*** Provided material ***

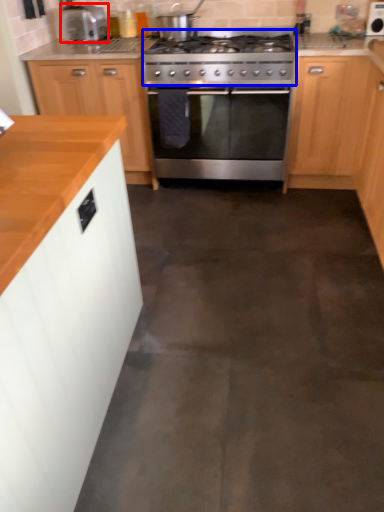
Question: Among these objects, which one is nearest to the camera, kitchen appliance (highlighted by a red box) or gas stove (highlighted by a blue box)?

Choices:
 (A) kitchen appliance
 (B) gas stove

Answer: (B)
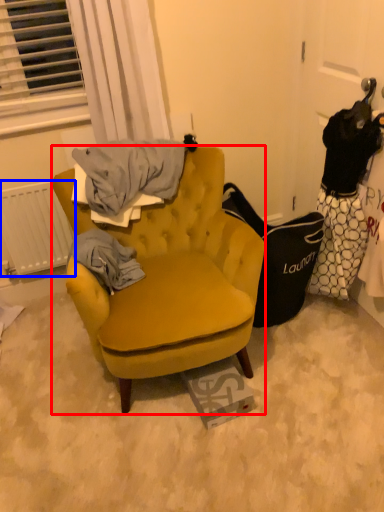
Question: Among these objects, which one is nearest to the camera, chair (highlighted by a red box) or radiator (highlighted by a blue box)?

Choices:
 (A) chair
 (B) radiator

Answer: (A)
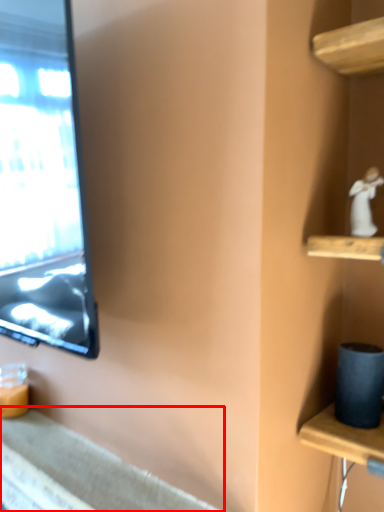
Question: In this image, where is counter top (annotated by the red box) located relative to miniature?

Choices:
 (A) left
 (B) right

Answer: (A)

*** End of Provided material ***

Render every line of the records above as a Markdown table with the columns Row and Line, numbering the rows consecutively. Omit blank lines and the picture placeholders.

| Row | Line |
|---|---|
| 1 | Question: Among these objects, which one is nearest to the camera, kitchen appliance (highlighted by a red box) or gas stove (highlighted by a blue box)? |
| 2 | Choices: |
| 3 |  (A) kitchen appliance |
| 4 |  (B) gas stove |
| 5 | Answer: (B) |
| 6 | Question: Among these objects, which one is nearest to the camera, chair (highlighted by a red box) or radiator (highlighted by a blue box)? |
| 7 | Choices: |
| 8 |  (A) chair |
| 9 |  (B) radiator |
| 10 | Answer: (A) |
| 11 | Question: In this image, where is counter top (annotated by the red box) located relative to miniature? |
| 12 | Choices: |
| 13 |  (A) left |
| 14 |  (B) right |
| 15 | Answer: (A) |